EXERCISE PROMPT: From the records below, pull out every line that contains the string "bottom", matching case exactly.
──────── MATERIAL PROVIDED
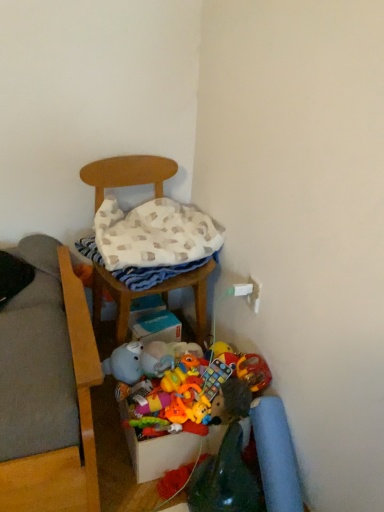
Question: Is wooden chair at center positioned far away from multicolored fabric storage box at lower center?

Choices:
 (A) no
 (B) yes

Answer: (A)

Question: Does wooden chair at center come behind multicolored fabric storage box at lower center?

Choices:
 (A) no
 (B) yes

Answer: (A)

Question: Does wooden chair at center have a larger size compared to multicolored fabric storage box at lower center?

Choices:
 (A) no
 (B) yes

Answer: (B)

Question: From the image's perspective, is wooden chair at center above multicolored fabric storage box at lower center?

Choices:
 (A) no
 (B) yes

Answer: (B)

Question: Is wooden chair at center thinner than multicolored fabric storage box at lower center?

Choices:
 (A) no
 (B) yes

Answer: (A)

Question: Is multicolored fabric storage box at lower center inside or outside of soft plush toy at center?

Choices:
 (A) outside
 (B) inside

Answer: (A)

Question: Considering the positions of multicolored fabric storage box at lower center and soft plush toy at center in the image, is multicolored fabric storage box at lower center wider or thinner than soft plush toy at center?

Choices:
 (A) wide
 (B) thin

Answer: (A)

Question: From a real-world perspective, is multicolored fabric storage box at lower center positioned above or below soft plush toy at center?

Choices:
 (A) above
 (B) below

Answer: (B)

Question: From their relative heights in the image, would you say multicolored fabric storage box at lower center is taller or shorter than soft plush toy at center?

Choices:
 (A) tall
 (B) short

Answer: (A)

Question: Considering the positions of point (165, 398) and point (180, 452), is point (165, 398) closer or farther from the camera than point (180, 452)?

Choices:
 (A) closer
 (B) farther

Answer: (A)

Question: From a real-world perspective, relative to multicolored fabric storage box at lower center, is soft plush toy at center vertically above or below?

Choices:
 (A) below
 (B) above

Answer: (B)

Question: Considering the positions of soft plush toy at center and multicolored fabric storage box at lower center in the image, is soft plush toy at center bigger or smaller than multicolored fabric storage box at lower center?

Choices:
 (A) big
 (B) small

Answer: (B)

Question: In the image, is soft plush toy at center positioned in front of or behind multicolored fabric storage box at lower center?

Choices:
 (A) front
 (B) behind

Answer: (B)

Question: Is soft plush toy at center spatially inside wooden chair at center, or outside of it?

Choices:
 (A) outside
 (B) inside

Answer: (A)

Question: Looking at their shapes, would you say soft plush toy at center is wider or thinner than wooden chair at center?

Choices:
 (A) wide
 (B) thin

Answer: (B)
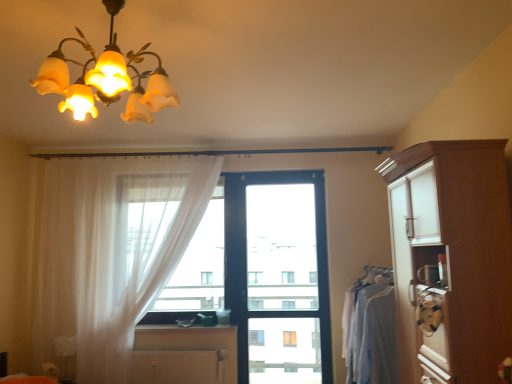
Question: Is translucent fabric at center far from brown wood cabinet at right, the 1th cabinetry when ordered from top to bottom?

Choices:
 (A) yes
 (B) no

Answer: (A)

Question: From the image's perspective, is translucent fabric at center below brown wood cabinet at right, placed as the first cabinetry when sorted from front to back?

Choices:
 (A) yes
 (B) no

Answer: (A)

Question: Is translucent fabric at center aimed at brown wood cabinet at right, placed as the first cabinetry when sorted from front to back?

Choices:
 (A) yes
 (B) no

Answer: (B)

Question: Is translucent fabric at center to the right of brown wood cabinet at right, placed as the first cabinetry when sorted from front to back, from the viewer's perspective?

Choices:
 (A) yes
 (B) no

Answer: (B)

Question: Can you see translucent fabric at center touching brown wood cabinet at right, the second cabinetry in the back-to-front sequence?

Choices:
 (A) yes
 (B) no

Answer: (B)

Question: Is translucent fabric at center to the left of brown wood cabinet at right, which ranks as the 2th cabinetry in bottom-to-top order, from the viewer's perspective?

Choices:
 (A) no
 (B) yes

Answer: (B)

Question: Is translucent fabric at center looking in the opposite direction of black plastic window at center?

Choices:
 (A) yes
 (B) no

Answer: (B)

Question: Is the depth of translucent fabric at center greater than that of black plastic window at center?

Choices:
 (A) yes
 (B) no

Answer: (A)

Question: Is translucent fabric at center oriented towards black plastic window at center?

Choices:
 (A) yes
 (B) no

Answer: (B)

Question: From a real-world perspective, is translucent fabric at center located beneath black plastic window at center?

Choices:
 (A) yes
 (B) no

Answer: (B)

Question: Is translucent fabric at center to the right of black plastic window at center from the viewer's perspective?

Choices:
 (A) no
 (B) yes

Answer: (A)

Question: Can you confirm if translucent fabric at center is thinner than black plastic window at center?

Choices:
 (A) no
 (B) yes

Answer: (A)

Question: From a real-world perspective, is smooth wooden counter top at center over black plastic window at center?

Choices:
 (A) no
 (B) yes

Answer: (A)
────────────────
──────── MATERIAL PROVIDED
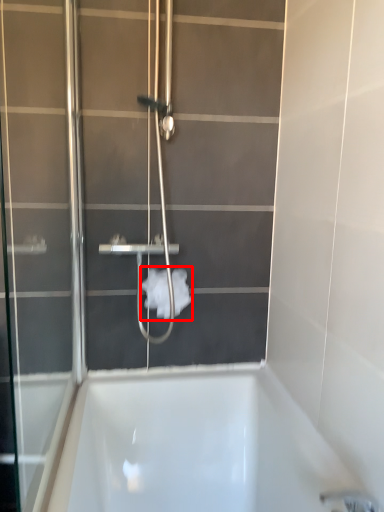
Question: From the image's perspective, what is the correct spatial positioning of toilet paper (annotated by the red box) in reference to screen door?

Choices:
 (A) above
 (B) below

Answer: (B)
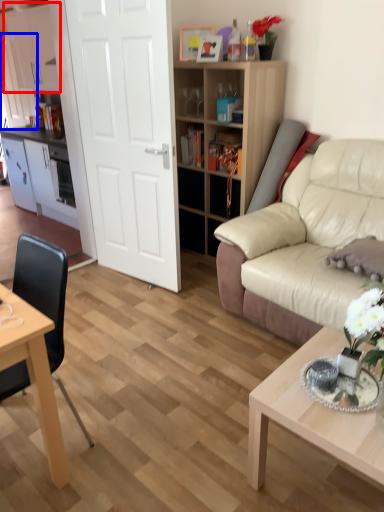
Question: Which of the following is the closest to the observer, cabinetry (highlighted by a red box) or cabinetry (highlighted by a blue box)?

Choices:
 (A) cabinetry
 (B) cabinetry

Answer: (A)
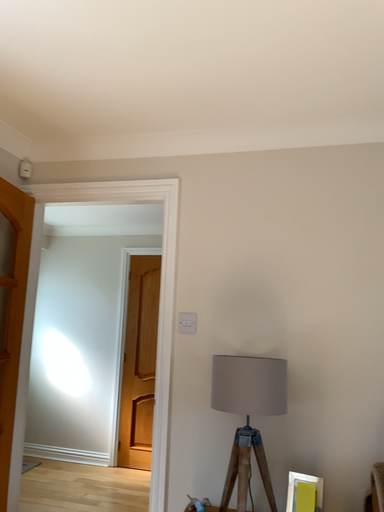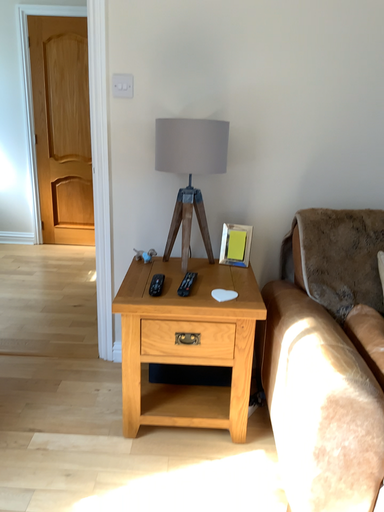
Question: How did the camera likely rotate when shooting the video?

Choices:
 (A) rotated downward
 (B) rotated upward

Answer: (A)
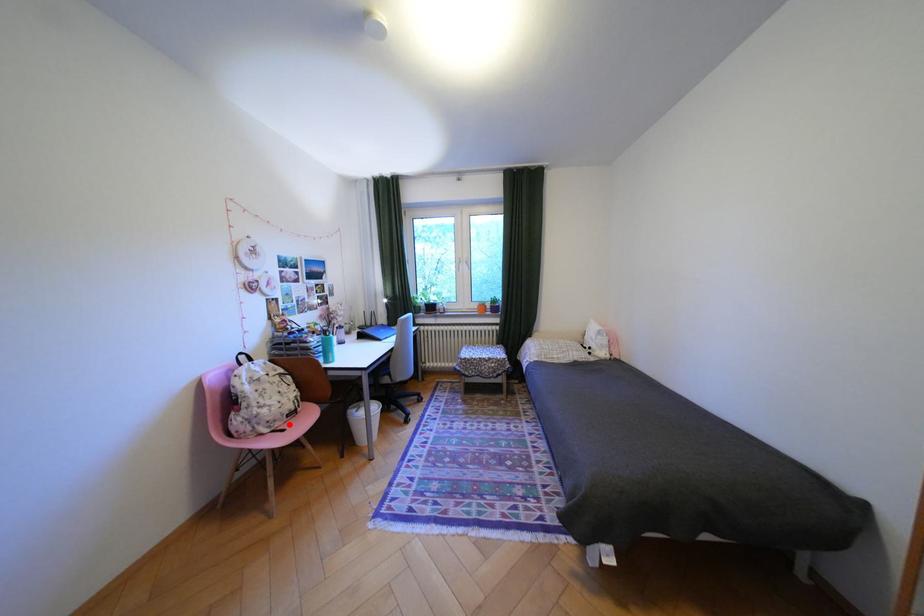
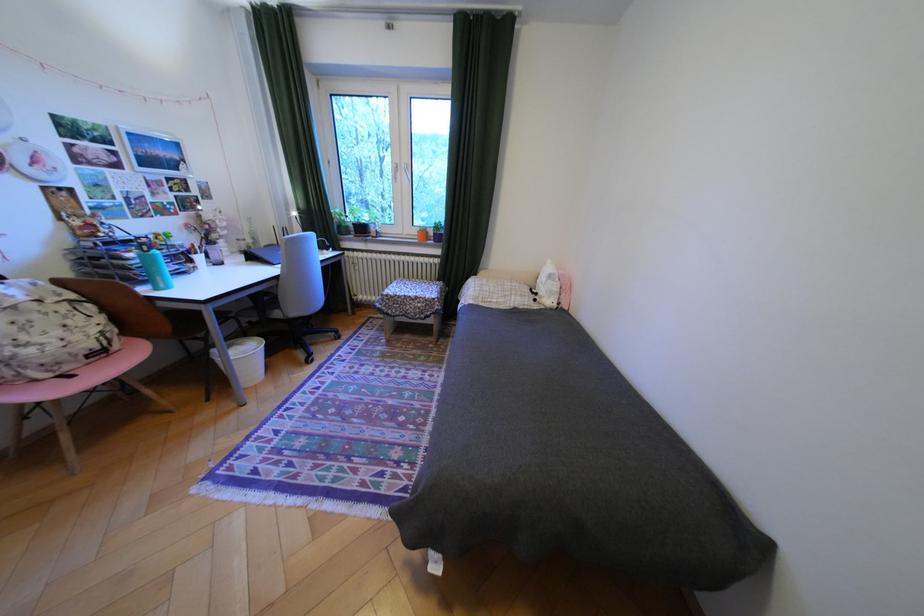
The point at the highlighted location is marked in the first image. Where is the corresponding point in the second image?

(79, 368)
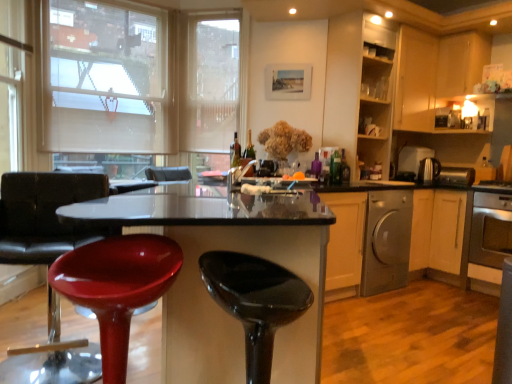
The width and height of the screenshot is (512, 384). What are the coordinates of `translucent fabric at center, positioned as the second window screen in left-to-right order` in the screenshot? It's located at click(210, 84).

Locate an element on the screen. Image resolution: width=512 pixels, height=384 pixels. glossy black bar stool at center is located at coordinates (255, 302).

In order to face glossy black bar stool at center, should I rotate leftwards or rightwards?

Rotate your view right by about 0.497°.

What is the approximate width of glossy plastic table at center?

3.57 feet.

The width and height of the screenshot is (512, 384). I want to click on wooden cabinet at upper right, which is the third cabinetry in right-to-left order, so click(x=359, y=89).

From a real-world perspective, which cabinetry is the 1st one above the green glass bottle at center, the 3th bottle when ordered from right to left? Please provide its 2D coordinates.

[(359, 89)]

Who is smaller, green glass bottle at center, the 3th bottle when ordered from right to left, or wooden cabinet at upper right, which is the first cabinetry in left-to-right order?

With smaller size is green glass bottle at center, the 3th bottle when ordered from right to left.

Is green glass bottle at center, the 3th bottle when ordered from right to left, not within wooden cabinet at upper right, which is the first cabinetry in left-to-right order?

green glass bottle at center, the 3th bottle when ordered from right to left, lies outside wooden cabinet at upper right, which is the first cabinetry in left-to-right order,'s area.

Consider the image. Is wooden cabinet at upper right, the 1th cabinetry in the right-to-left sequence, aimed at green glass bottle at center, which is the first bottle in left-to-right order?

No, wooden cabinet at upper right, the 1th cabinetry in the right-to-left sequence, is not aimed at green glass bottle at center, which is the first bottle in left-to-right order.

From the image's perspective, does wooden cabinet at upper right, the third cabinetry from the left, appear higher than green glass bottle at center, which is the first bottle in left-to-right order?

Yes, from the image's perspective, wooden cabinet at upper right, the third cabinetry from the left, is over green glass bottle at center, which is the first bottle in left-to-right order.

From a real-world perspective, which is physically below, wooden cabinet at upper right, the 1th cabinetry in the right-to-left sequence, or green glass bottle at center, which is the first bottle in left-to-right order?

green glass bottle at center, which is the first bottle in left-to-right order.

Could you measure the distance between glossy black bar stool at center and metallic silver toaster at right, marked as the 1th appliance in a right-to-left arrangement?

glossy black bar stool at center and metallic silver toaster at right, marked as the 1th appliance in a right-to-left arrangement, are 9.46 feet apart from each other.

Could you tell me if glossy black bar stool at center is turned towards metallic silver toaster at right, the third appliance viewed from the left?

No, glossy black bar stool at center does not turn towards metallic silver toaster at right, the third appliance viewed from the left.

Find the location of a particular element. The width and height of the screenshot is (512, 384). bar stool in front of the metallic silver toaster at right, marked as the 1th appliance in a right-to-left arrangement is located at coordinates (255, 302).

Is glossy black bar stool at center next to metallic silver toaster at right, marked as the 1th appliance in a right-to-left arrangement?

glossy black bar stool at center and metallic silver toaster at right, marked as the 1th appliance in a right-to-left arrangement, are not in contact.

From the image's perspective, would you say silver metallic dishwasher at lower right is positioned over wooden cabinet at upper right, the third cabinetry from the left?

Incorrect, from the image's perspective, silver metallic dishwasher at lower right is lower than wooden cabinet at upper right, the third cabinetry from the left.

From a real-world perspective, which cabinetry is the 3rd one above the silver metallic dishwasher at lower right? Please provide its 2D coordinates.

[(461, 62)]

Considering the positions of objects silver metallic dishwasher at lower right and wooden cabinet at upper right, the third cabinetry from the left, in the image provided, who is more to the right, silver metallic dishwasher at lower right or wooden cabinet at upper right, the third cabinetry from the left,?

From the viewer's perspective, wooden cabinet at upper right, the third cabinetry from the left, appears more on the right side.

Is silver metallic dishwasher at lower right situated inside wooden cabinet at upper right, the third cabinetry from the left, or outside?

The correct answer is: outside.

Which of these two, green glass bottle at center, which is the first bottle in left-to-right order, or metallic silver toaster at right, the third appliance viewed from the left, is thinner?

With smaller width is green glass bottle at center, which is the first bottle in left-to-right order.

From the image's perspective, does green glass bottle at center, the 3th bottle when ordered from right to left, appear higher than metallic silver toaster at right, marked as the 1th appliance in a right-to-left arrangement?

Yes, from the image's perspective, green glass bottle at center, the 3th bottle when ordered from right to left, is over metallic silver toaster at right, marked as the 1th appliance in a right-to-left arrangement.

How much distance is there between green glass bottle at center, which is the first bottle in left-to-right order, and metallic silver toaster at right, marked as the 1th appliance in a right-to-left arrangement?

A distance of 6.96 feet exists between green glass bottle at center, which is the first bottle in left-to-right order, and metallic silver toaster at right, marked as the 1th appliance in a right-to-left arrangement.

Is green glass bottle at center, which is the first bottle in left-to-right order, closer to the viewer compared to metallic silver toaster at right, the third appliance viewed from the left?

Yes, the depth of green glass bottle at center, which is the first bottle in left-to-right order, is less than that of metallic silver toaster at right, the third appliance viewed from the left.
────────────────
REPLY TO THE TASK:
Question: Is translucent fabric at center far from brown wood cabinet at right, the 1th cabinetry when ordered from top to bottom?
Question: Is translucent fabric at center to the left of brown wood cabinet at right, which ranks as the 2th cabinetry in bottom-to-top order, from the viewer's perspective?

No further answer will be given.